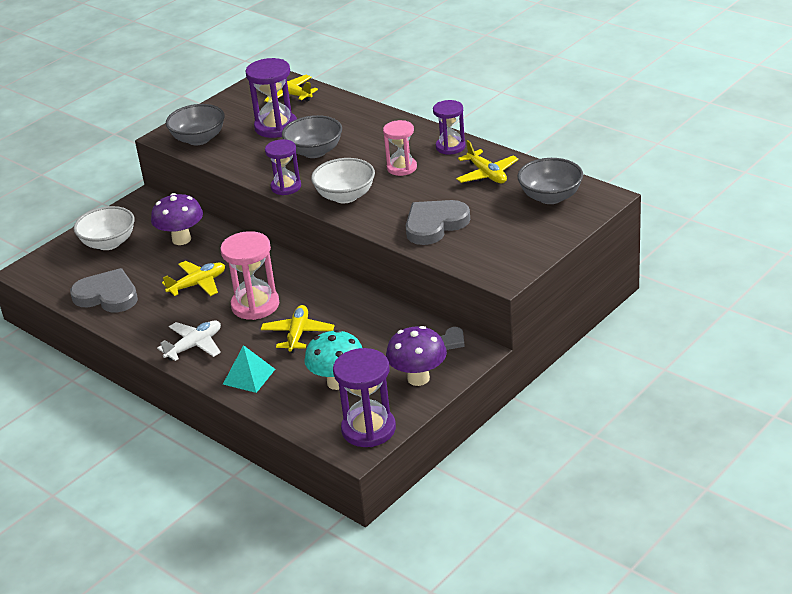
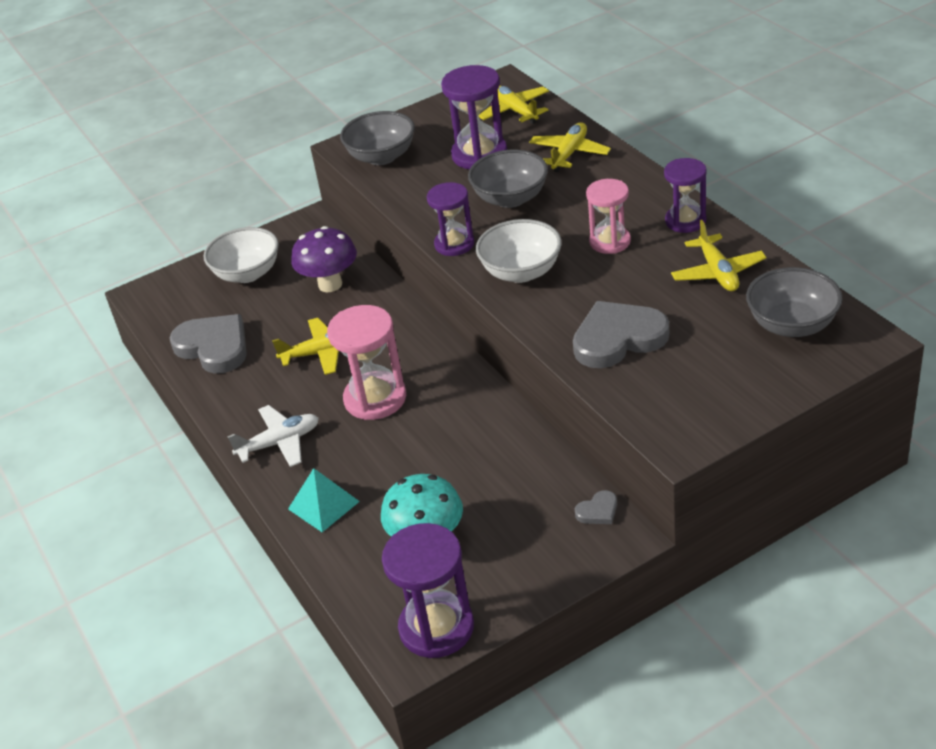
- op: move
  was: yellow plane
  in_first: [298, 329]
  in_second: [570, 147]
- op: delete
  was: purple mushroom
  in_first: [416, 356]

----

◆ **WHAT THIS TASK INVOLVES**
Find the line with "was: yellow plane". Transcribe it and every line after it exactly, through the end of the records above, and nothing else.

◆ **SOLVED EXERCISE**
  was: yellow plane
  in_first: [298, 329]
  in_second: [570, 147]
- op: delete
  was: purple mushroom
  in_first: [416, 356]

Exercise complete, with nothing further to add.